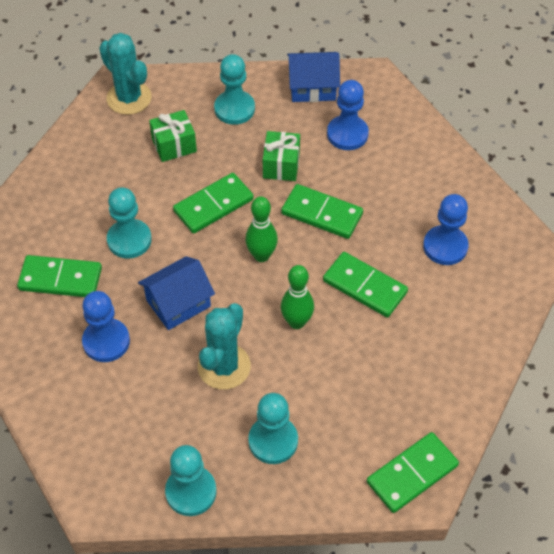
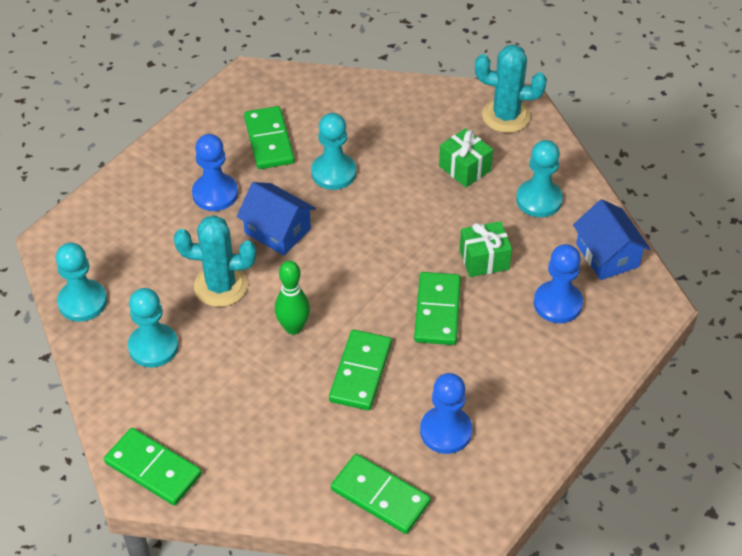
camera: 70 degrees right, 5 degrees down
(129, 98) = (506, 116): turquoise cactus -> turquoise cactus turned 75 degrees clockwise
(213, 205) = (405, 221): green domino -> green domino (380, 496)
(261, 255) = (361, 277): green bowling pin -> none

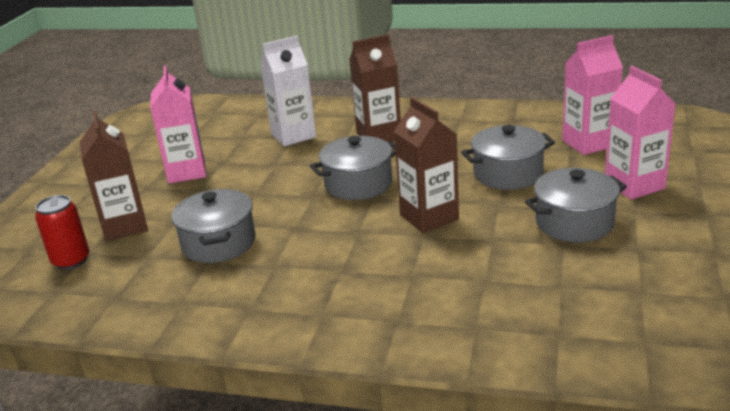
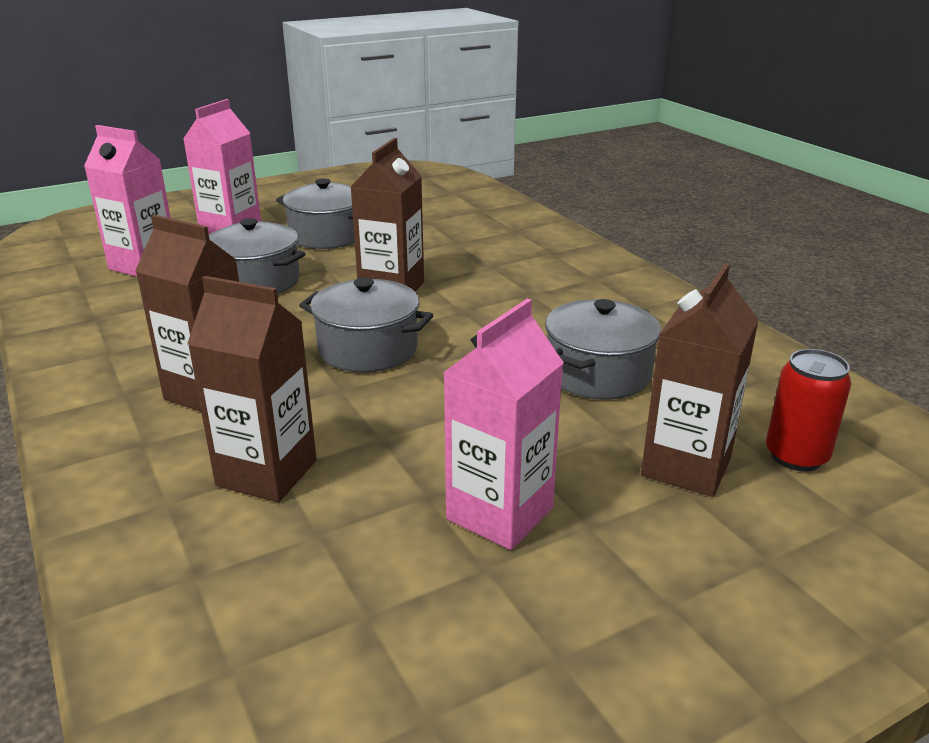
camera: 135 degrees left, 0 degrees up
(293, 135) = (267, 473): white carton -> brown carton

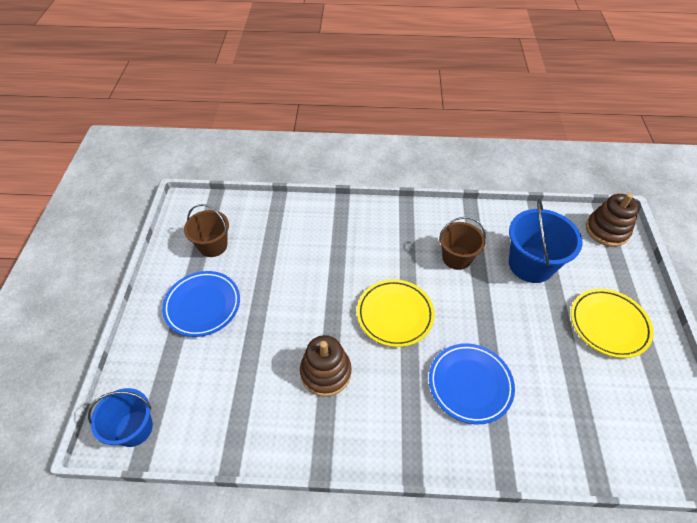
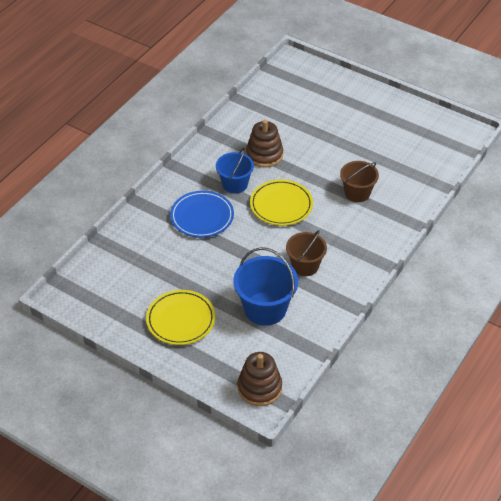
camera: 120 degrees right, 5 degrees down
(134, 428) = (290, 70): blue bucket -> blue bucket (235, 184)
(202, 305) = (359, 116): blue plate -> none
(213, 245) = (413, 135): brown bucket -> brown bucket (357, 193)

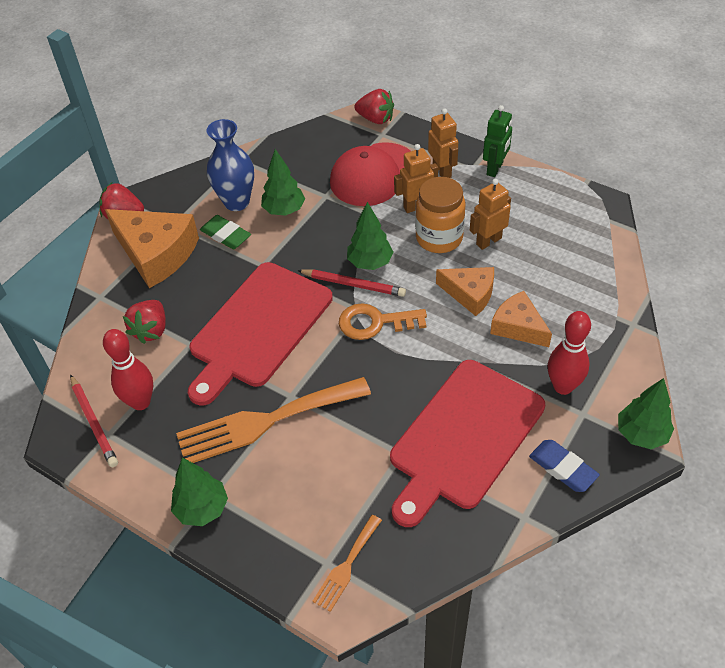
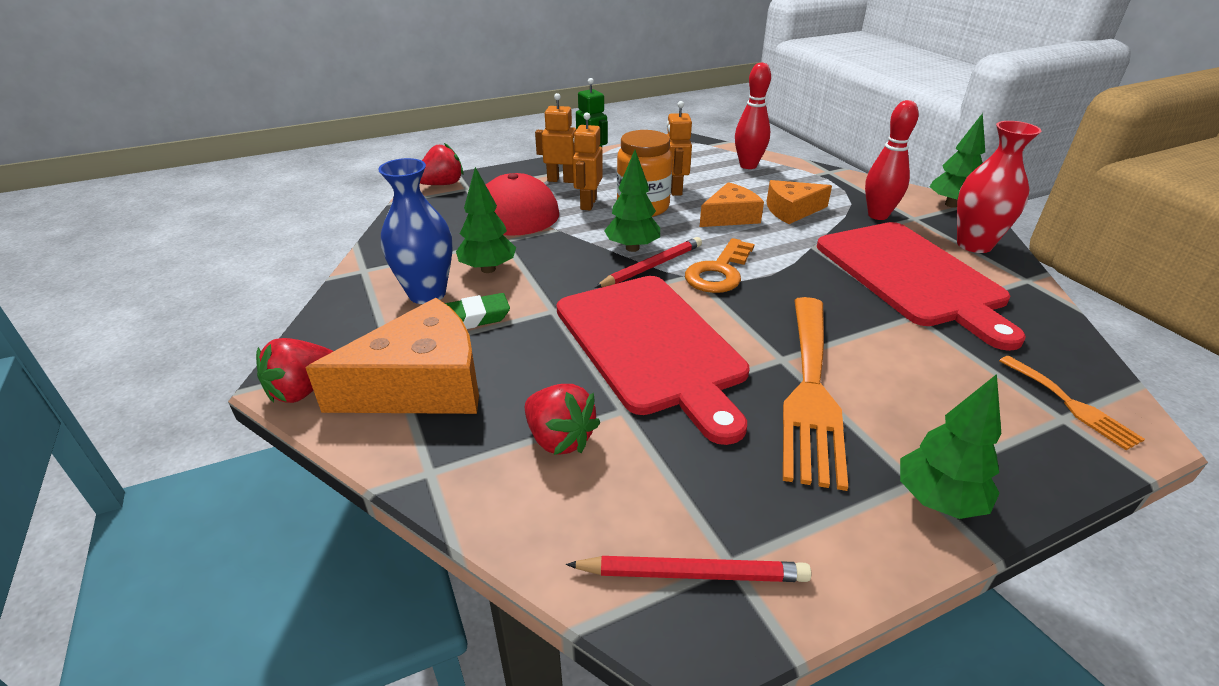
camera: 60 degrees left, 15 degrees down
(140, 402) = (691, 498): red bowling pin -> red bowling pin (748, 166)
(562, 468) = (974, 245): blue eraser -> red vase

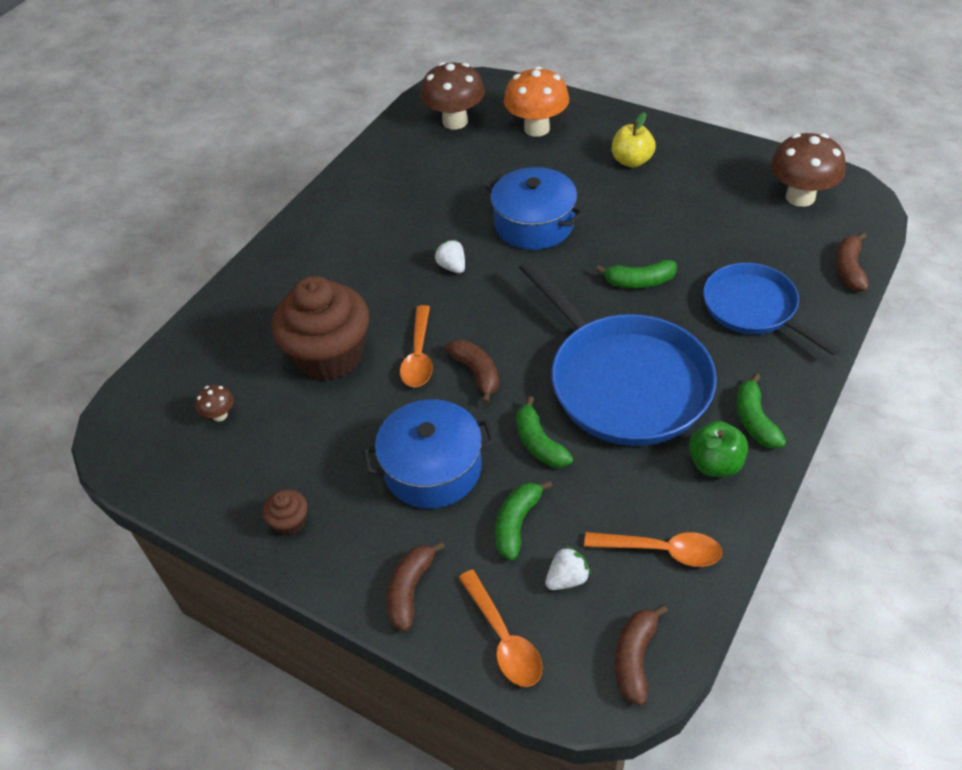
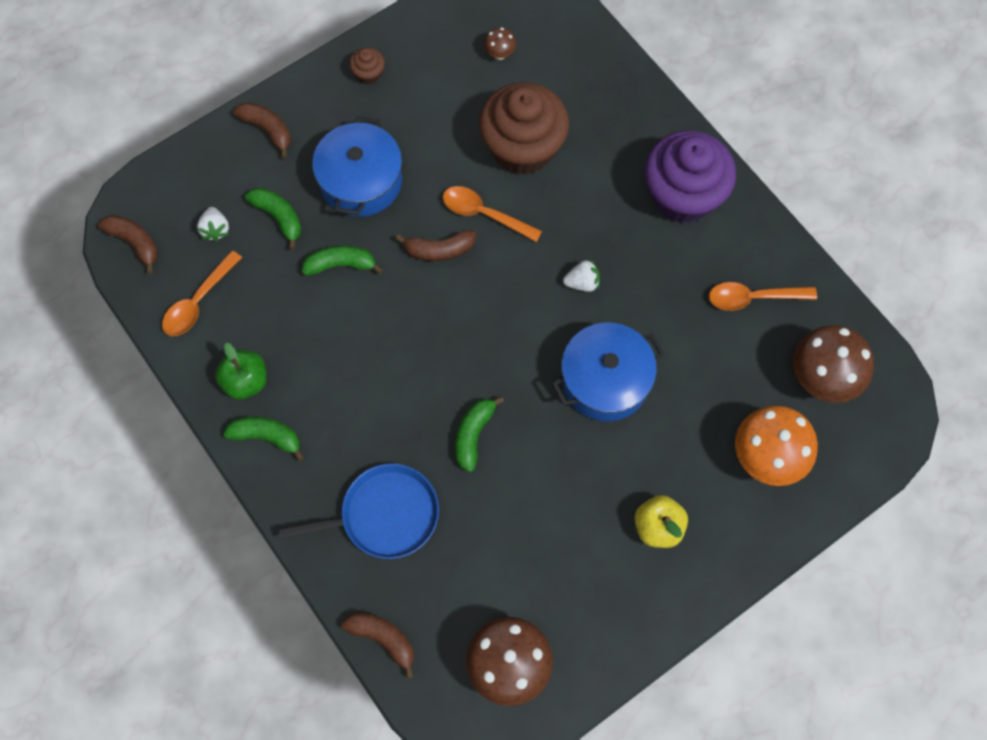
camera: 110 degrees right, 20 degrees up
(330, 236) = (683, 195): none -> purple cupcake
(503, 638) = (197, 171): orange spoon -> orange spoon (753, 298)
(624, 382) = (364, 358): blue pan -> none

***

# EXERCISE DESCRIPTION
Go through the entries above and write them out again exactly, images left behind.

# RESPONSE AREA
camera: 70 degrees right, 5 degrees down
(129, 98) = (506, 116): turquoise cactus -> turquoise cactus turned 75 degrees clockwise
(213, 205) = (405, 221): green domino -> green domino (380, 496)
(261, 255) = (361, 277): green bowling pin -> none

camera: 135 degrees left, 0 degrees up
(293, 135) = (267, 473): white carton -> brown carton

camera: 120 degrees right, 5 degrees down
(134, 428) = (290, 70): blue bucket -> blue bucket (235, 184)
(202, 305) = (359, 116): blue plate -> none
(213, 245) = (413, 135): brown bucket -> brown bucket (357, 193)

camera: 60 degrees left, 15 degrees down
(140, 402) = (691, 498): red bowling pin -> red bowling pin (748, 166)
(562, 468) = (974, 245): blue eraser -> red vase

camera: 110 degrees right, 20 degrees up
(330, 236) = (683, 195): none -> purple cupcake
(503, 638) = (197, 171): orange spoon -> orange spoon (753, 298)
(624, 382) = (364, 358): blue pan -> none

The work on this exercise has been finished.